= Work to complete =
Find the line with "BAT2: 9V (plus" in the entries below. Repeat it, every following line, and the line with "M1: motor 3V", exactly and with nothing added.

(Dataset entries)
=-=-=-=-=

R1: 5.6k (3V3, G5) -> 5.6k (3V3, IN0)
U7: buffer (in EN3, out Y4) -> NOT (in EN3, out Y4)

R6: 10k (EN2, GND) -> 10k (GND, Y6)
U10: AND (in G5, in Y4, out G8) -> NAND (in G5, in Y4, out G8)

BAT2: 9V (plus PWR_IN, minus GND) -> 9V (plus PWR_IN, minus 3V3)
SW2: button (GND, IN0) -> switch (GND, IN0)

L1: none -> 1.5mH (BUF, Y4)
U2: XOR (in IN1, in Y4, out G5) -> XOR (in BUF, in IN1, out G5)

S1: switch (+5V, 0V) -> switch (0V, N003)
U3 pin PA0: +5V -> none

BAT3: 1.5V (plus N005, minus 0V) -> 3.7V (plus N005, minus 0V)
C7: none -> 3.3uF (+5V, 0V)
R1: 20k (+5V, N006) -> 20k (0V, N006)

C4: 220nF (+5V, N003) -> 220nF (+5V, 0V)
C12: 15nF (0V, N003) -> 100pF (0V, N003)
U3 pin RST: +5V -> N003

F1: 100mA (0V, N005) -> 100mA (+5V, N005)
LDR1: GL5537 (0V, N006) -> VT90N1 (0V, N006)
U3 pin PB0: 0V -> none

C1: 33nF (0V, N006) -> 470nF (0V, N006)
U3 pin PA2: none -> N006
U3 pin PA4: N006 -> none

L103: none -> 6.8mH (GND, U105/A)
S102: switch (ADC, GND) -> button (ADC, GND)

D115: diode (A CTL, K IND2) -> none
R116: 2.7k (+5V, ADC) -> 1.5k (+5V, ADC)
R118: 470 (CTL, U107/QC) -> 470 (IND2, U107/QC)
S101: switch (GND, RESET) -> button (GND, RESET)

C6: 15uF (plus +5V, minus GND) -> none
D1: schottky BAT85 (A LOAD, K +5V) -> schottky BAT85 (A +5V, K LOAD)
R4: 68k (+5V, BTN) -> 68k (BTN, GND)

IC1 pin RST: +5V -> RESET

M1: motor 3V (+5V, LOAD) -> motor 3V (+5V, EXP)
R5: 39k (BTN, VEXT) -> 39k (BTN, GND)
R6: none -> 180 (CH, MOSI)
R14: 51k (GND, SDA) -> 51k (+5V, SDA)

=-=-=-=-=

= Answer box =
BAT2: 9V (plus PWR_IN, minus GND) -> 9V (plus PWR_IN, minus 3V3)
SW2: button (GND, IN0) -> switch (GND, IN0)

L1: none -> 1.5mH (BUF, Y4)
U2: XOR (in IN1, in Y4, out G5) -> XOR (in BUF, in IN1, out G5)

S1: switch (+5V, 0V) -> switch (0V, N003)
U3 pin PA0: +5V -> none

BAT3: 1.5V (plus N005, minus 0V) -> 3.7V (plus N005, minus 0V)
C7: none -> 3.3uF (+5V, 0V)
R1: 20k (+5V, N006) -> 20k (0V, N006)

C4: 220nF (+5V, N003) -> 220nF (+5V, 0V)
C12: 15nF (0V, N003) -> 100pF (0V, N003)
U3 pin RST: +5V -> N003

F1: 100mA (0V, N005) -> 100mA (+5V, N005)
LDR1: GL5537 (0V, N006) -> VT90N1 (0V, N006)
U3 pin PB0: 0V -> none

C1: 33nF (0V, N006) -> 470nF (0V, N006)
U3 pin PA2: none -> N006
U3 pin PA4: N006 -> none

L103: none -> 6.8mH (GND, U105/A)
S102: switch (ADC, GND) -> button (ADC, GND)

D115: diode (A CTL, K IND2) -> none
R116: 2.7k (+5V, ADC) -> 1.5k (+5V, ADC)
R118: 470 (CTL, U107/QC) -> 470 (IND2, U107/QC)
S101: switch (GND, RESET) -> button (GND, RESET)

C6: 15uF (plus +5V, minus GND) -> none
D1: schottky BAT85 (A LOAD, K +5V) -> schottky BAT85 (A +5V, K LOAD)
R4: 68k (+5V, BTN) -> 68k (BTN, GND)

IC1 pin RST: +5V -> RESET

M1: motor 3V (+5V, LOAD) -> motor 3V (+5V, EXP)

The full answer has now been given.